## Exercise
Every record shown here must be duplicated without change.

## Data
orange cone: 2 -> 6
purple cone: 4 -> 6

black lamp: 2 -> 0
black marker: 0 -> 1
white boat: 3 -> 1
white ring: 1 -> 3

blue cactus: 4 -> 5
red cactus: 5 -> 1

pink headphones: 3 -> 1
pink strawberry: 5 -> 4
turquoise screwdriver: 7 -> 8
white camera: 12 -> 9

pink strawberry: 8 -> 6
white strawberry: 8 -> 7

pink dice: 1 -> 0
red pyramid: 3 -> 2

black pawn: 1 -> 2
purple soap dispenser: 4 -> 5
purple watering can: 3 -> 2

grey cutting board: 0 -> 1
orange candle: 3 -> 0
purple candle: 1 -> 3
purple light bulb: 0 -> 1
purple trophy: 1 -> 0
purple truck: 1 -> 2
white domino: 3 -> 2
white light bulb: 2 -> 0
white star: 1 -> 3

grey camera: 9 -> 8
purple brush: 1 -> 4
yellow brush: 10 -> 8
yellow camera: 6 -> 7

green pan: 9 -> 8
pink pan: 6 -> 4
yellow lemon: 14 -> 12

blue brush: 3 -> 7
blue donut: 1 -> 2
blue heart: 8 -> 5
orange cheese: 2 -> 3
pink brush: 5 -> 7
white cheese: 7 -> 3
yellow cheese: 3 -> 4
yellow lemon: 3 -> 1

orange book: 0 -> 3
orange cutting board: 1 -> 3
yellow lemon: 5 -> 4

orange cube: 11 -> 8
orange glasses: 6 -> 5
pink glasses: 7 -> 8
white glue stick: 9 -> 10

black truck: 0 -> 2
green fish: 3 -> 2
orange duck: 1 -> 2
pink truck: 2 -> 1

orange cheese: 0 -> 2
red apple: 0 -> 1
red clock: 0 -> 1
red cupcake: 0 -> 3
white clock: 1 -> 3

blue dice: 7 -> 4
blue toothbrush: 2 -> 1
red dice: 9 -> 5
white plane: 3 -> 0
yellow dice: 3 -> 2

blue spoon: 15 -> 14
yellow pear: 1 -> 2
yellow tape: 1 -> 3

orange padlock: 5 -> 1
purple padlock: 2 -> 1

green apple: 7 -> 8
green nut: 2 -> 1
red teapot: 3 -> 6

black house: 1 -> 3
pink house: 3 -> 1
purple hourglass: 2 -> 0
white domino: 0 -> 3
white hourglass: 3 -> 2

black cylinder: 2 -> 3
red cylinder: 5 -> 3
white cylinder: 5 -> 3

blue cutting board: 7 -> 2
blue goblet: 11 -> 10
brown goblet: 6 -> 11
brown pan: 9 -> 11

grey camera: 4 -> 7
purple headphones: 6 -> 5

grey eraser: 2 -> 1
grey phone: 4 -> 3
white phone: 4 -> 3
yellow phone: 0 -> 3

## Completed exercise
orange cone: 2 -> 6
purple cone: 4 -> 6

black lamp: 2 -> 0
black marker: 0 -> 1
white boat: 3 -> 1
white ring: 1 -> 3

blue cactus: 4 -> 5
red cactus: 5 -> 1

pink headphones: 3 -> 1
pink strawberry: 5 -> 4
turquoise screwdriver: 7 -> 8
white camera: 12 -> 9

pink strawberry: 8 -> 6
white strawberry: 8 -> 7

pink dice: 1 -> 0
red pyramid: 3 -> 2

black pawn: 1 -> 2
purple soap dispenser: 4 -> 5
purple watering can: 3 -> 2

grey cutting board: 0 -> 1
orange candle: 3 -> 0
purple candle: 1 -> 3
purple light bulb: 0 -> 1
purple trophy: 1 -> 0
purple truck: 1 -> 2
white domino: 3 -> 2
white light bulb: 2 -> 0
white star: 1 -> 3

grey camera: 9 -> 8
purple brush: 1 -> 4
yellow brush: 10 -> 8
yellow camera: 6 -> 7

green pan: 9 -> 8
pink pan: 6 -> 4
yellow lemon: 14 -> 12

blue brush: 3 -> 7
blue donut: 1 -> 2
blue heart: 8 -> 5
orange cheese: 2 -> 3
pink brush: 5 -> 7
white cheese: 7 -> 3
yellow cheese: 3 -> 4
yellow lemon: 3 -> 1

orange book: 0 -> 3
orange cutting board: 1 -> 3
yellow lemon: 5 -> 4

orange cube: 11 -> 8
orange glasses: 6 -> 5
pink glasses: 7 -> 8
white glue stick: 9 -> 10

black truck: 0 -> 2
green fish: 3 -> 2
orange duck: 1 -> 2
pink truck: 2 -> 1

orange cheese: 0 -> 2
red apple: 0 -> 1
red clock: 0 -> 1
red cupcake: 0 -> 3
white clock: 1 -> 3

blue dice: 7 -> 4
blue toothbrush: 2 -> 1
red dice: 9 -> 5
white plane: 3 -> 0
yellow dice: 3 -> 2

blue spoon: 15 -> 14
yellow pear: 1 -> 2
yellow tape: 1 -> 3

orange padlock: 5 -> 1
purple padlock: 2 -> 1

green apple: 7 -> 8
green nut: 2 -> 1
red teapot: 3 -> 6

black house: 1 -> 3
pink house: 3 -> 1
purple hourglass: 2 -> 0
white domino: 0 -> 3
white hourglass: 3 -> 2

black cylinder: 2 -> 3
red cylinder: 5 -> 3
white cylinder: 5 -> 3

blue cutting board: 7 -> 2
blue goblet: 11 -> 10
brown goblet: 6 -> 11
brown pan: 9 -> 11

grey camera: 4 -> 7
purple headphones: 6 -> 5

grey eraser: 2 -> 1
grey phone: 4 -> 3
white phone: 4 -> 3
yellow phone: 0 -> 3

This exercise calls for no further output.